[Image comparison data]
• • • • • • •

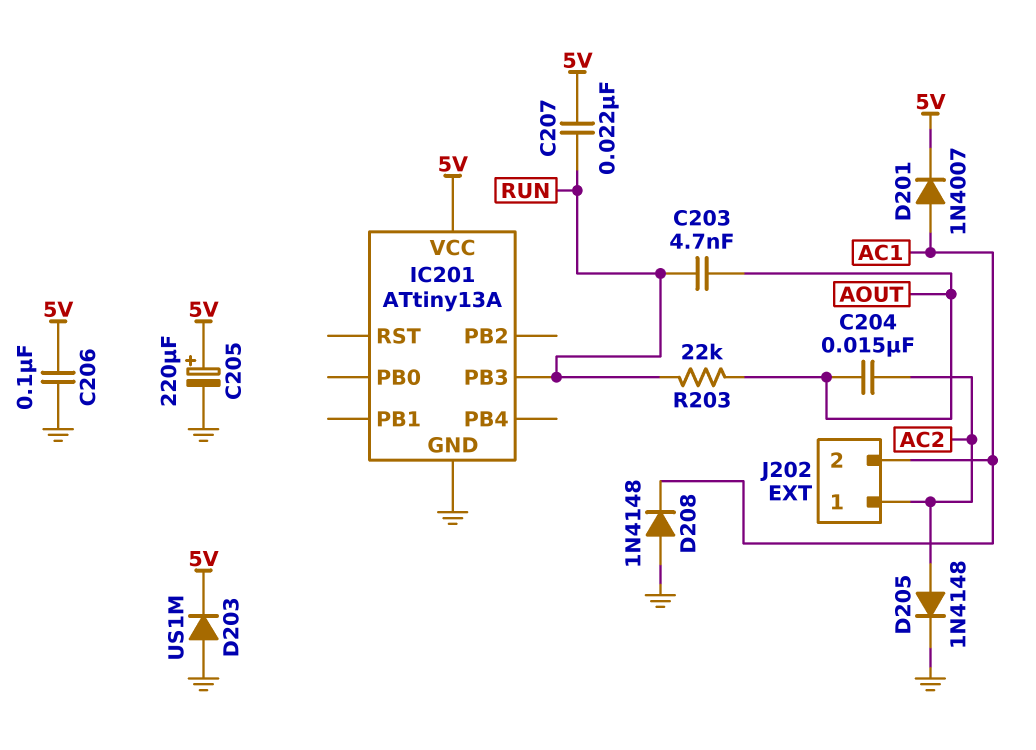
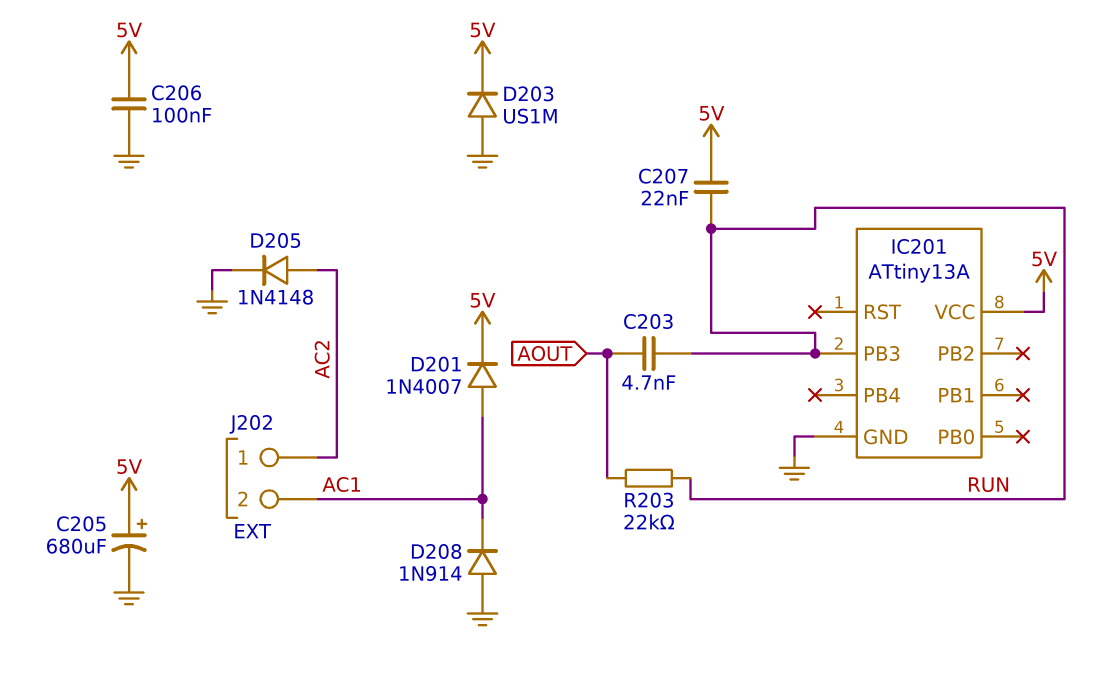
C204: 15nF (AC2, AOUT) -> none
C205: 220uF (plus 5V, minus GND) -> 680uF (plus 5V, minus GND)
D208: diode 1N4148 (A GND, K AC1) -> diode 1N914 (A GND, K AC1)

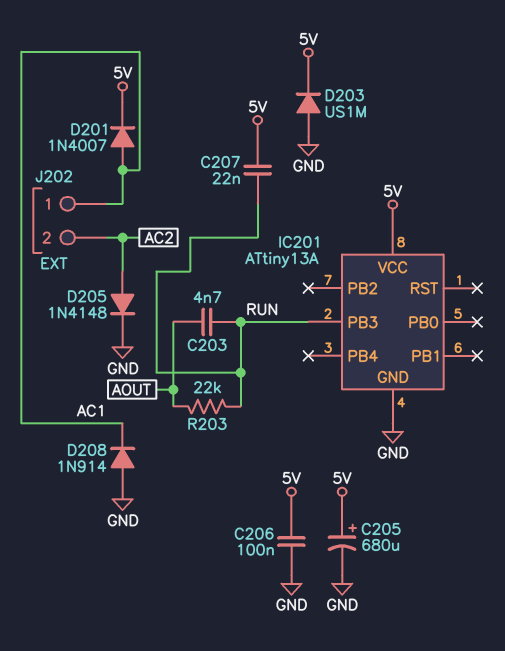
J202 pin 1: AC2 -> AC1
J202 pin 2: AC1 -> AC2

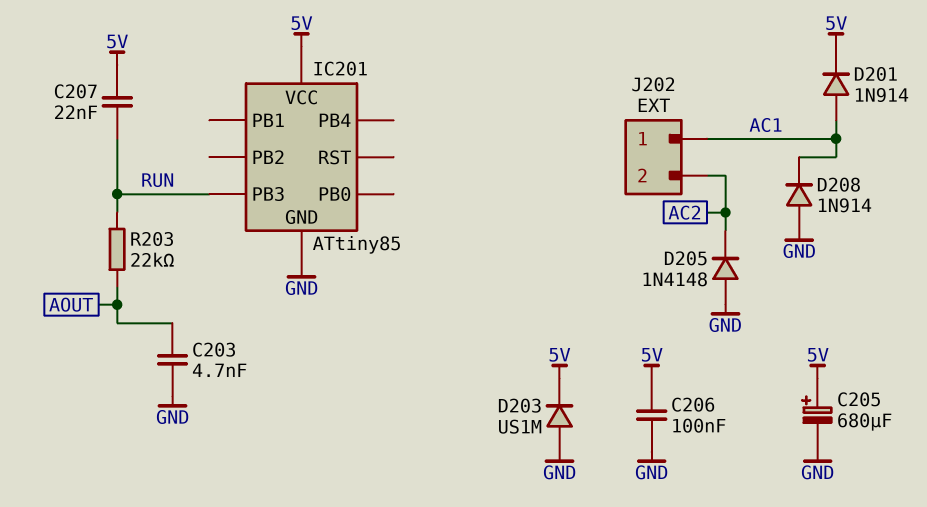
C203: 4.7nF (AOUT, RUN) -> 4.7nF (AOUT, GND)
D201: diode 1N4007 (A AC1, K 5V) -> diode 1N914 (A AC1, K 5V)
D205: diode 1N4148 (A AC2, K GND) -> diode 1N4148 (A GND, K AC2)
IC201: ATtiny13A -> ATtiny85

• • • • • • •

What to work on: If a picture appears among the records, leave it out, and otherwise reproduce exactly every line from the first line through the one with "C203: 4.7nF (AOUT, RUN) -> 4.7nF (AOUT, GND)", both included.

Solution to this task:
C204: 15nF (AC2, AOUT) -> none
C205: 220uF (plus 5V, minus GND) -> 680uF (plus 5V, minus GND)
D208: diode 1N4148 (A GND, K AC1) -> diode 1N914 (A GND, K AC1)

J202 pin 1: AC2 -> AC1
J202 pin 2: AC1 -> AC2

C203: 4.7nF (AOUT, RUN) -> 4.7nF (AOUT, GND)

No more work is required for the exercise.